TASK: Find the lines in the records that carry the word "none". Copy each one.

[Dataset excerpts]
┏━━
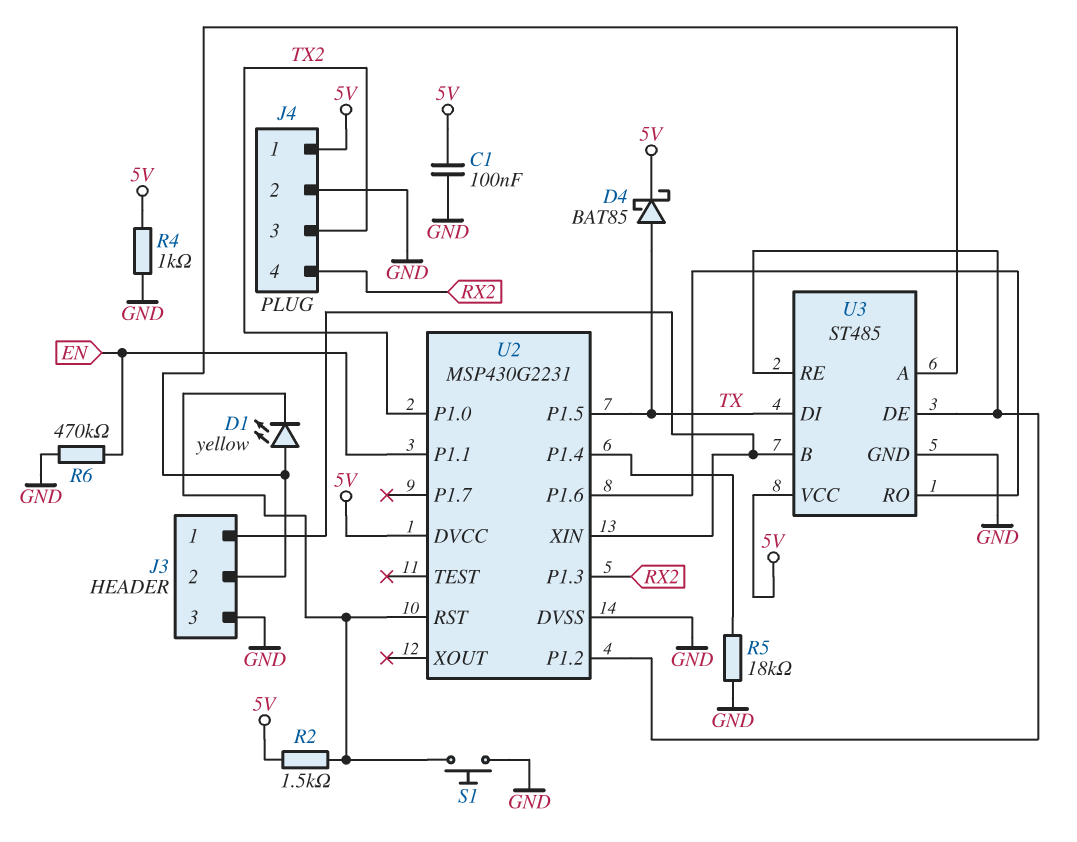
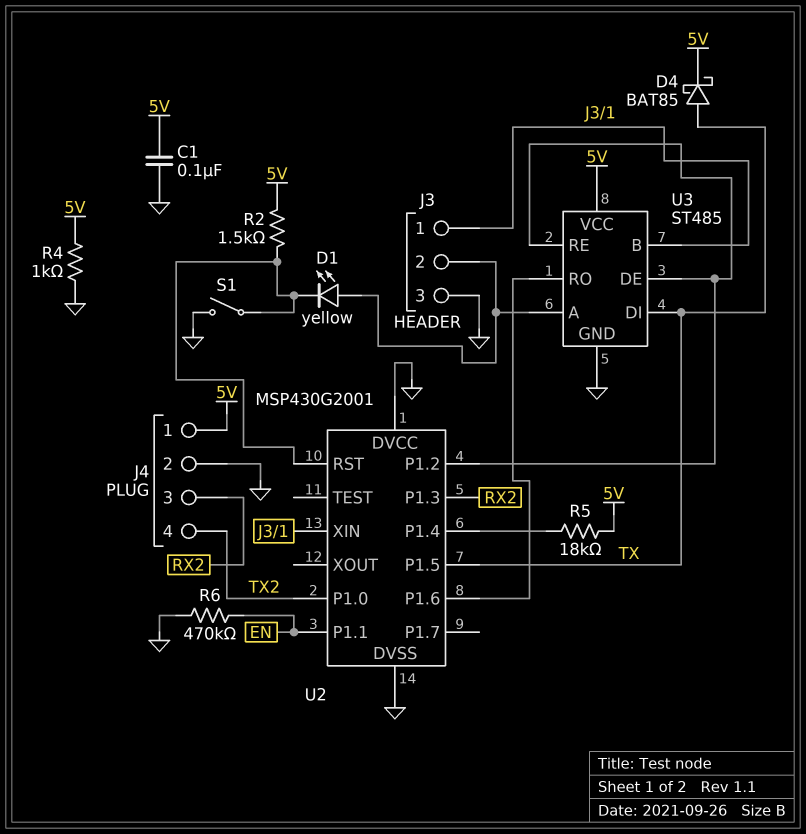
J4 pin 3: TX2 -> RX2
J4 pin 4: RX2 -> TX2
R5: 18k (GND, U2/P1.4) -> 18k (5V, U2/P1.4)
S1: button (GND, U2/RST) -> switch (GND, U2/RST)
U2: MSP430G2231 -> MSP430G2001
U2 pin DVCC: 5V -> GND

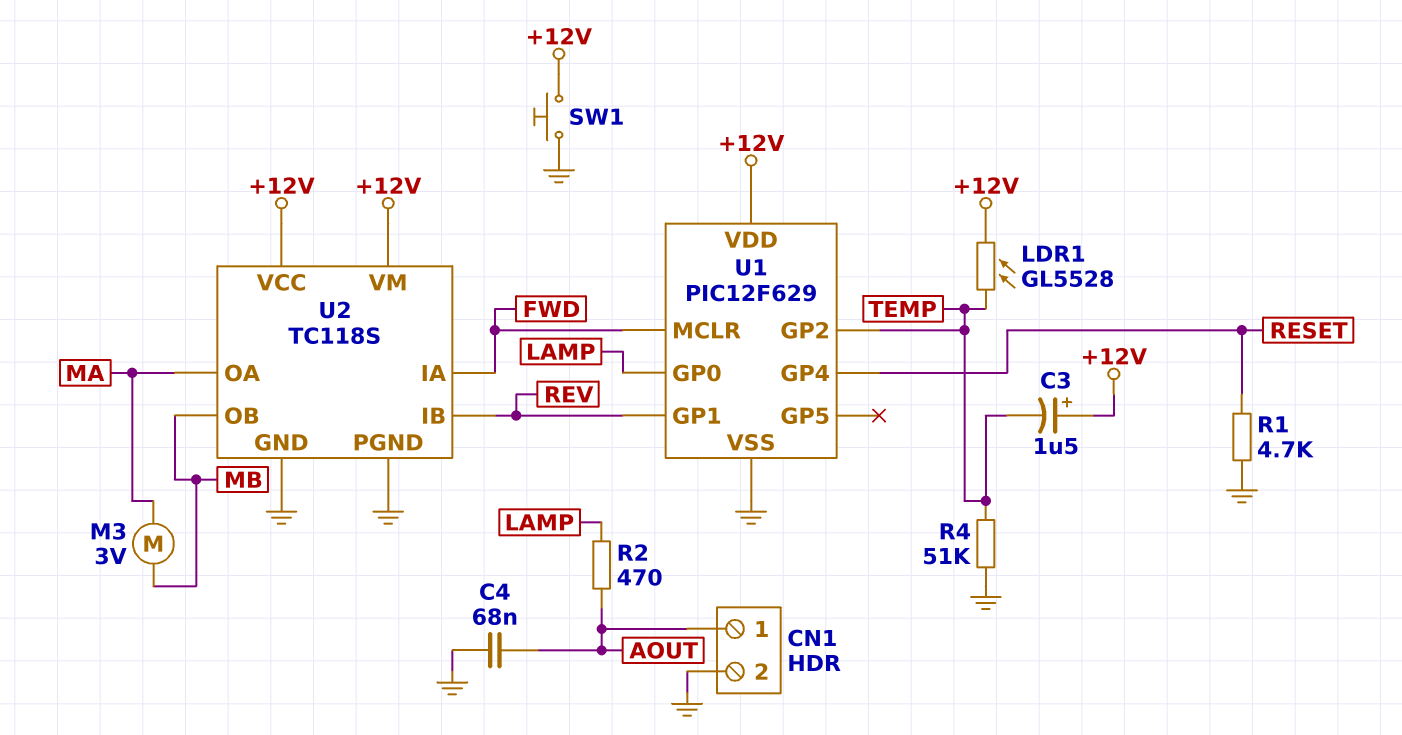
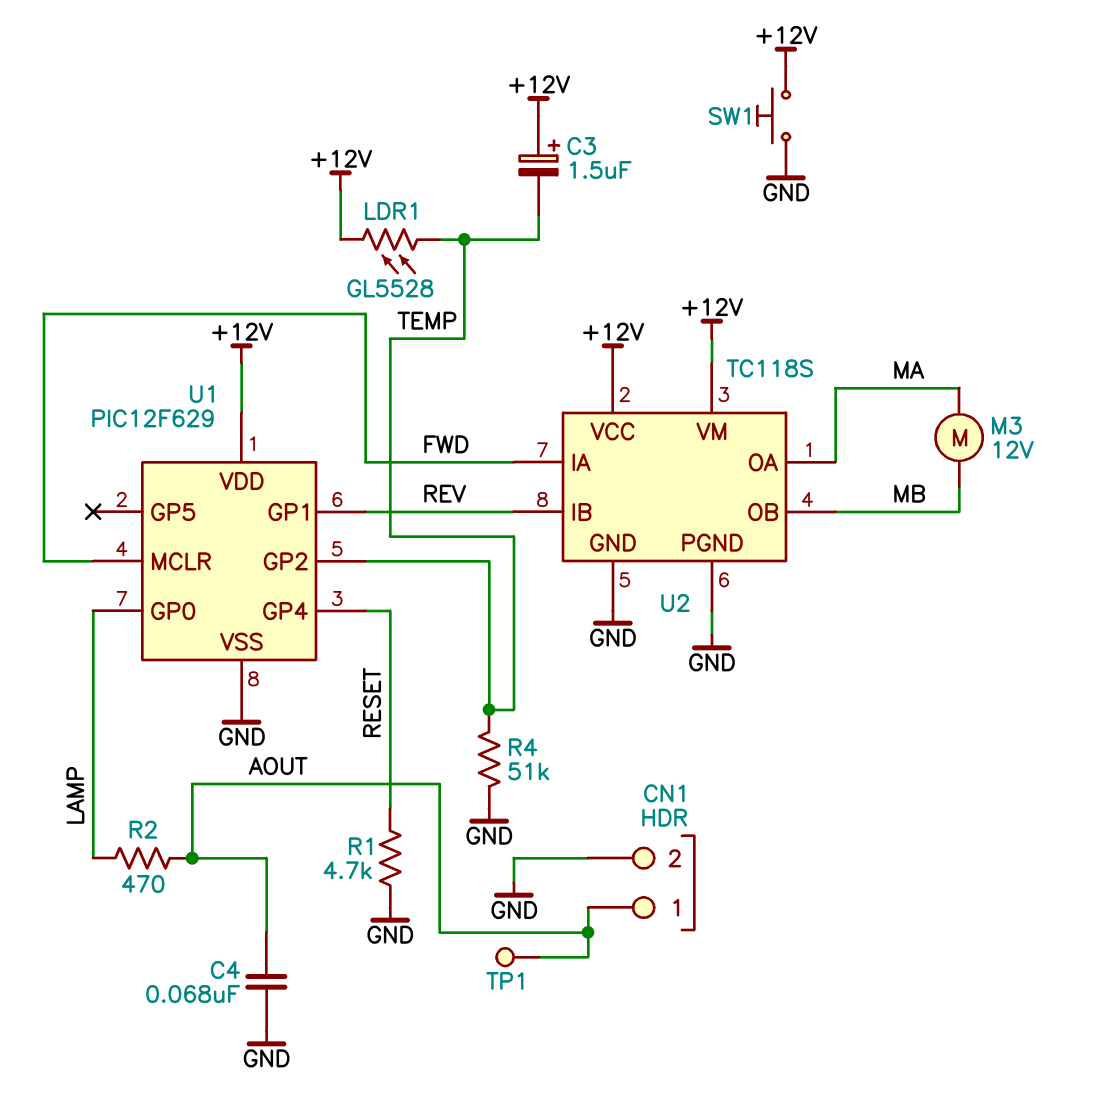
M3: motor 3V (MA, MB) -> motor 12V (MA, MB)
TP1: none -> test point (AOUT)

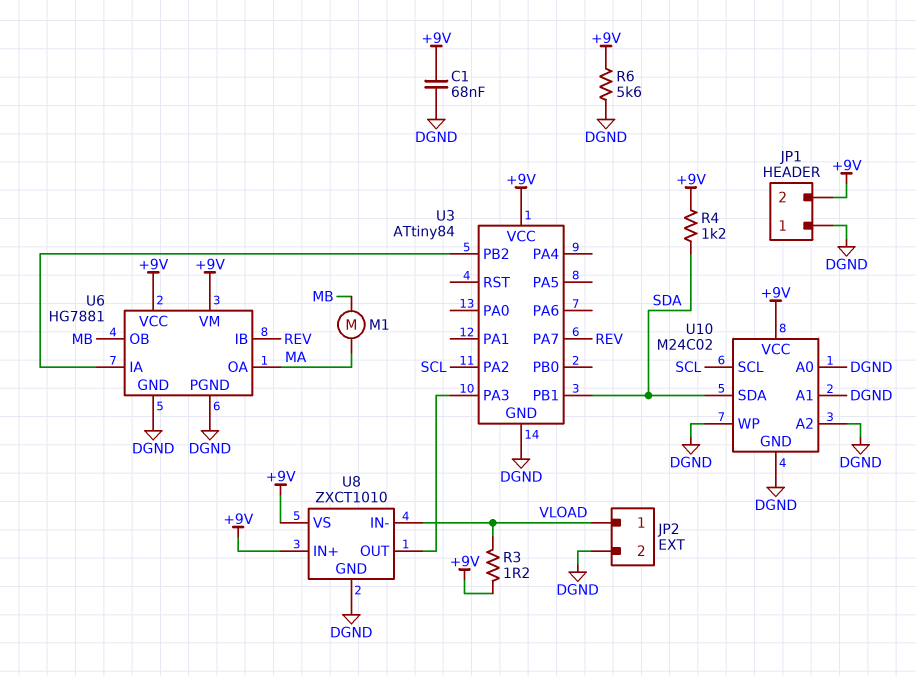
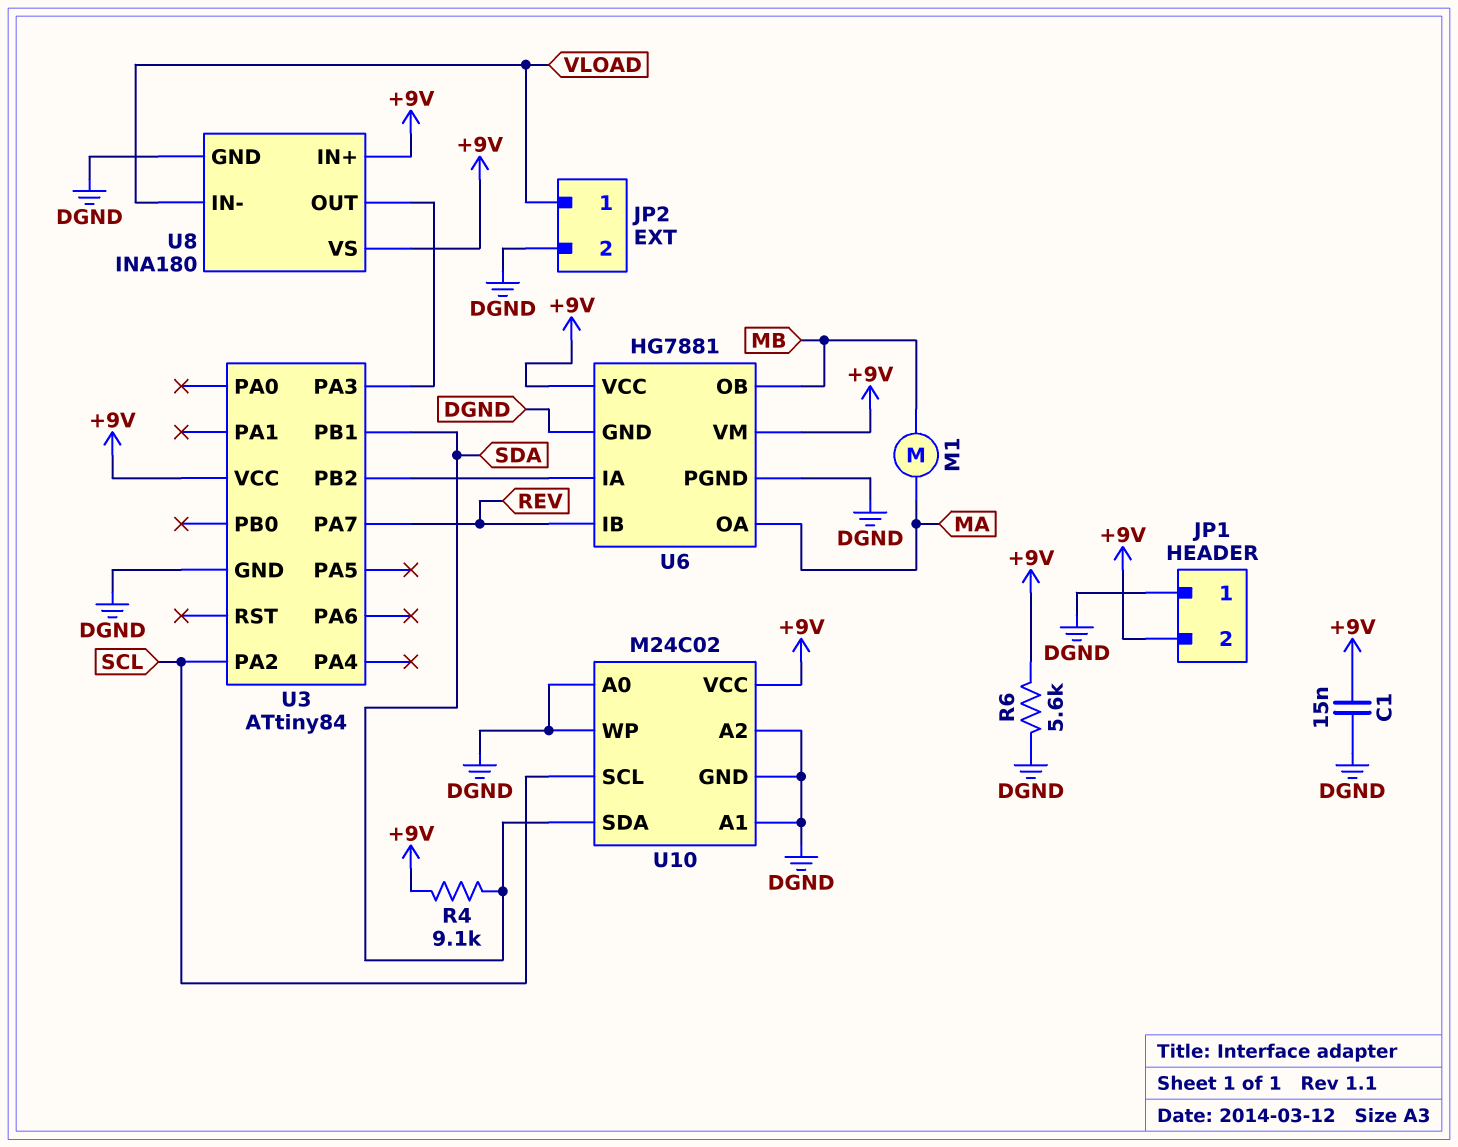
C1: 68nF (+9V, DGND) -> 15nF (+9V, DGND)
R3: 1.2 (+9V, VLOAD) -> none
R4: 1.2k (+9V, SDA) -> 9.1k (+9V, SDA)
U8: ZXCT1010 -> INA180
┗━━
EXERCISE RESULT:
TP1: none -> test point (AOUT)
R3: 1.2 (+9V, VLOAD) -> none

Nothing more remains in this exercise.